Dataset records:
◆ ◆ ◆ ◆ ◆ ◆ ◆
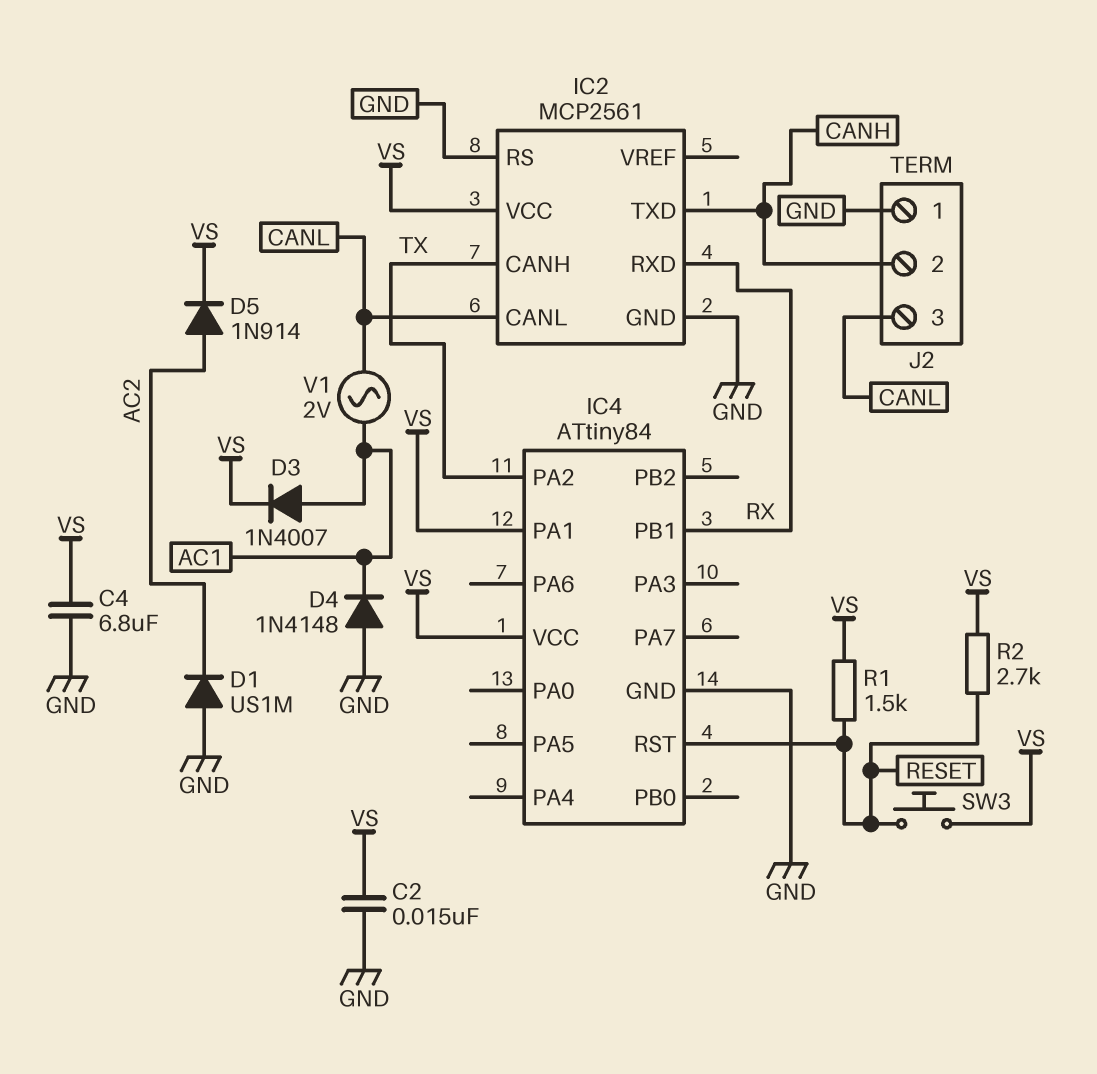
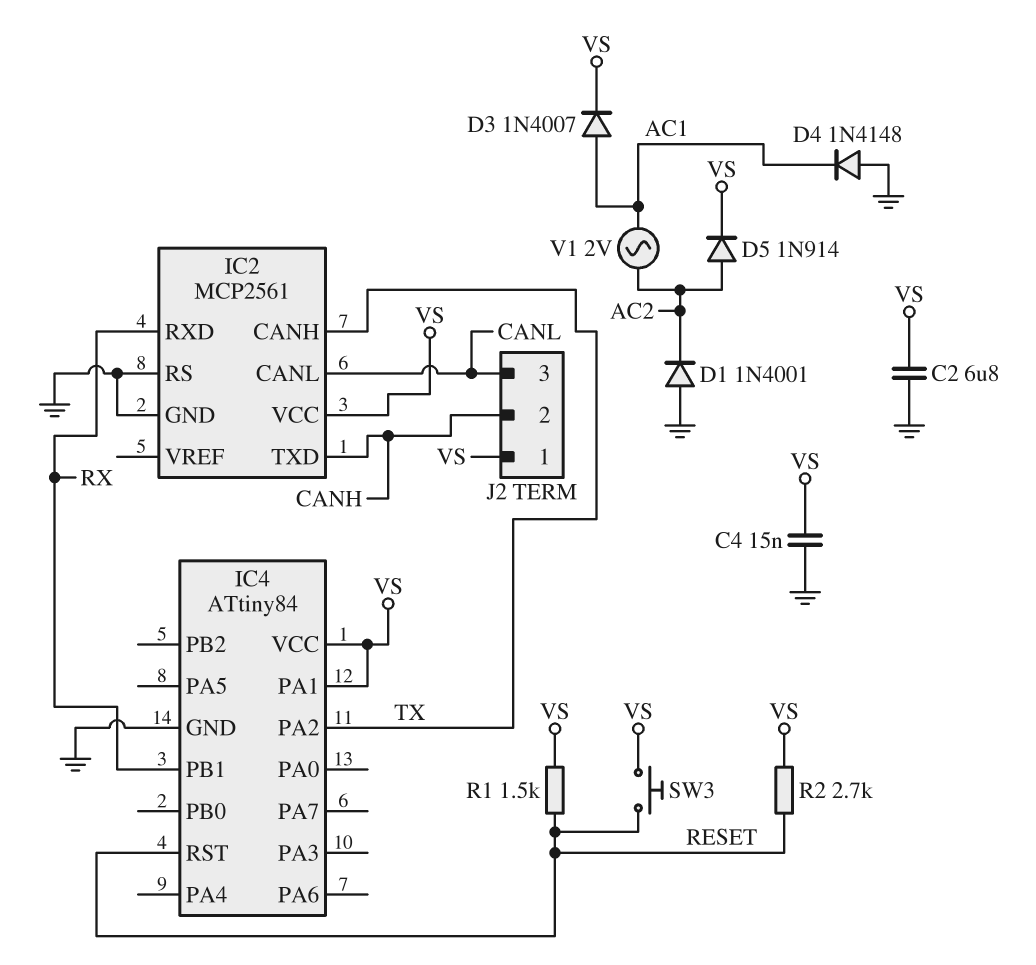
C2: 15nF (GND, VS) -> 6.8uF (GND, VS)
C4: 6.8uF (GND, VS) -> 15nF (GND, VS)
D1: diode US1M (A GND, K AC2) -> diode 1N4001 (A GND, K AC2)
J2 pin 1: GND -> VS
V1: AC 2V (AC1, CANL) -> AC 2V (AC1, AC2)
◆ ◆ ◆ ◆ ◆ ◆ ◆
→ Problem to work on
Give the data above again, exactly, with every picture removed.

→ Exercise answer
C2: 15nF (GND, VS) -> 6.8uF (GND, VS)
C4: 6.8uF (GND, VS) -> 15nF (GND, VS)
D1: diode US1M (A GND, K AC2) -> diode 1N4001 (A GND, K AC2)
J2 pin 1: GND -> VS
V1: AC 2V (AC1, CANL) -> AC 2V (AC1, AC2)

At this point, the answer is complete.